Start of Records for this task
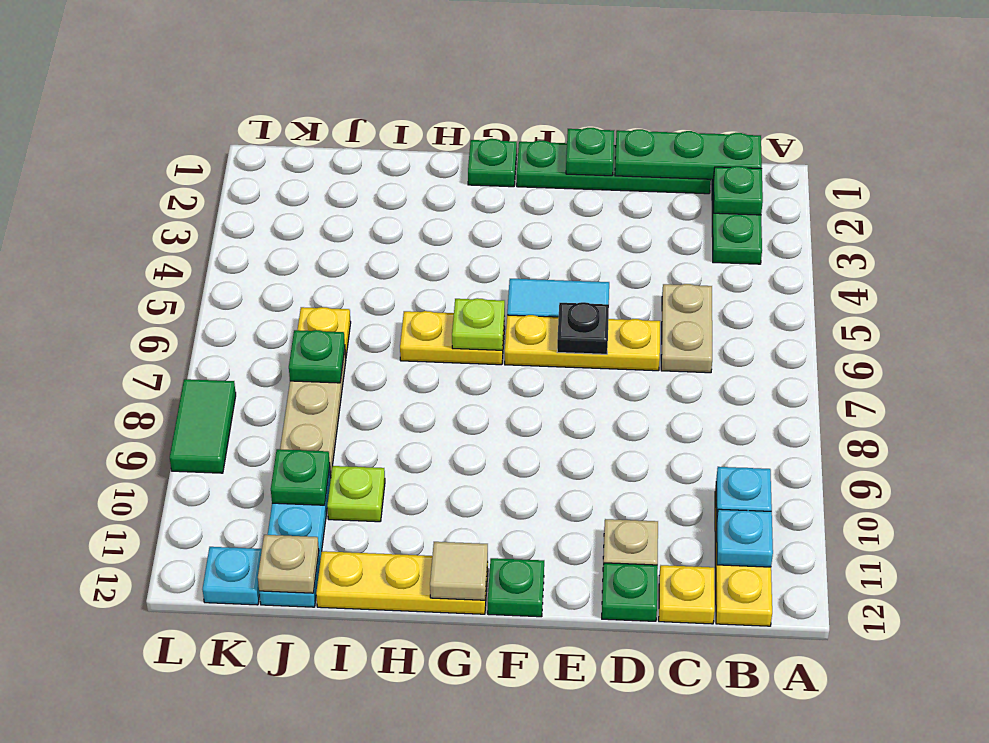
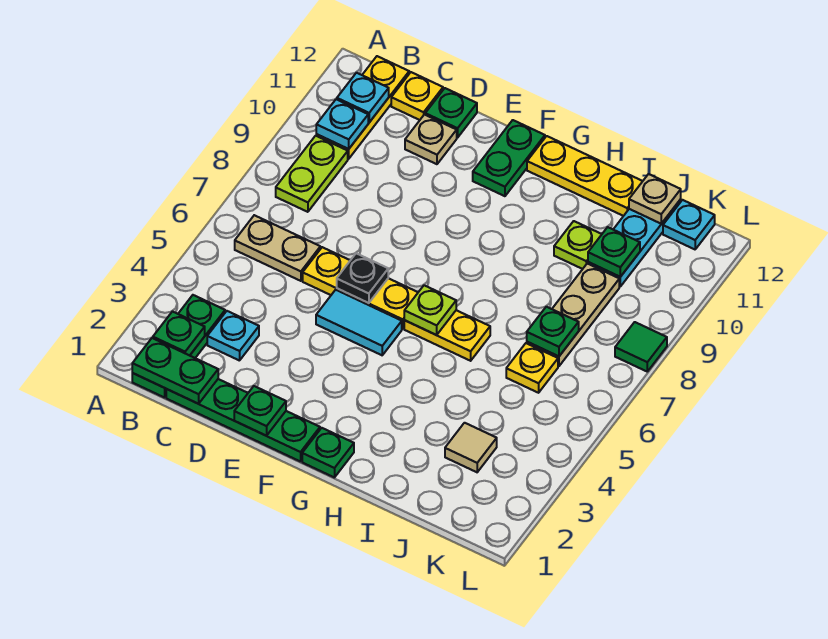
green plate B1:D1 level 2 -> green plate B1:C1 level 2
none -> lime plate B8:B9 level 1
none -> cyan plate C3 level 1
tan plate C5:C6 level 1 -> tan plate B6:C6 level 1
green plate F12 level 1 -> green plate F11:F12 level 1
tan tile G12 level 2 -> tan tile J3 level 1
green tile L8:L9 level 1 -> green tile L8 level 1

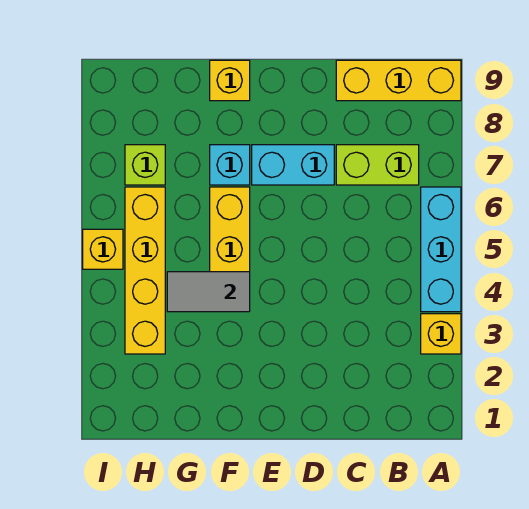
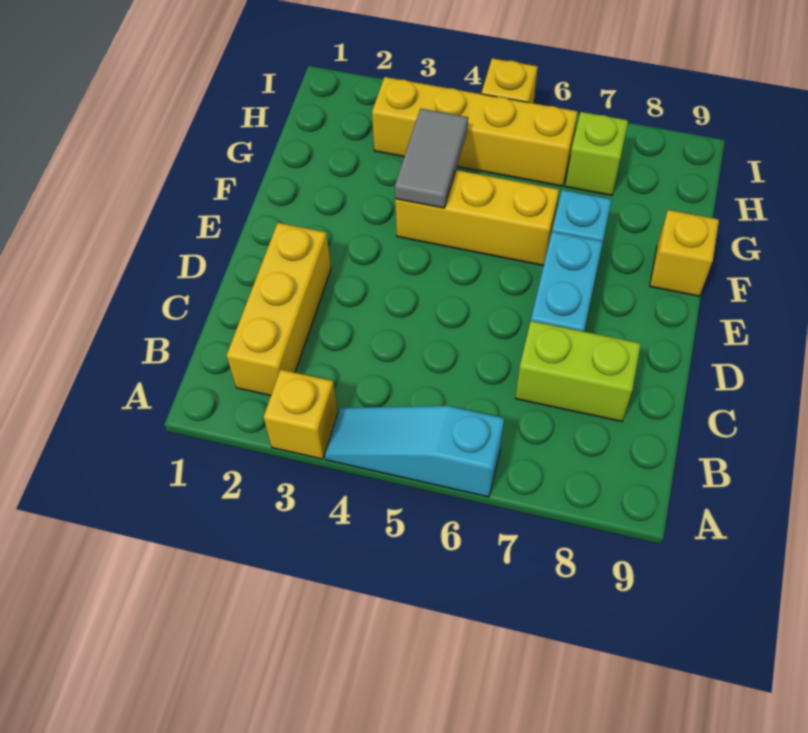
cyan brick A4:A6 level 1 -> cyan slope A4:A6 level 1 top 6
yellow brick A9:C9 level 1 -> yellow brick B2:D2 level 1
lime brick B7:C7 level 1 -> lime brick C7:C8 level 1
End of Records for this task
Start of Records for this task
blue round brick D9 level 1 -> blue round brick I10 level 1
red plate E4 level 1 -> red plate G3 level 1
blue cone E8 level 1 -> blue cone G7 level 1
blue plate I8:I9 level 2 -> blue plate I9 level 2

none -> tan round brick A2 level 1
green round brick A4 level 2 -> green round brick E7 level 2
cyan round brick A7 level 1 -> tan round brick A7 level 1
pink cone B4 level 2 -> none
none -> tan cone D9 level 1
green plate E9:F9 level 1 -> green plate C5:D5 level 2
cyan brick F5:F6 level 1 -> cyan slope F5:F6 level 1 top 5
End of Records for this task
Start of Records for this task
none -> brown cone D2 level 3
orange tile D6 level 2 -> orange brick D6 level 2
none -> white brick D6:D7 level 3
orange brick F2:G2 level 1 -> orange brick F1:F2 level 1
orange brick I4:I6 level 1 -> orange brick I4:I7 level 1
End of Records for this task
Instructions to follow :: Reproduce the data above exactly, but only the lines from the one showing "tan plate C5:C6" through the one showing "lime brick B7:C7", with both ends kept and the pictures left out.

Solution below ::
tan plate C5:C6 level 1 -> tan plate B6:C6 level 1
green plate F12 level 1 -> green plate F11:F12 level 1
tan tile G12 level 2 -> tan tile J3 level 1
green tile L8:L9 level 1 -> green tile L8 level 1

cyan brick A4:A6 level 1 -> cyan slope A4:A6 level 1 top 6
yellow brick A9:C9 level 1 -> yellow brick B2:D2 level 1
lime brick B7:C7 level 1 -> lime brick C7:C8 level 1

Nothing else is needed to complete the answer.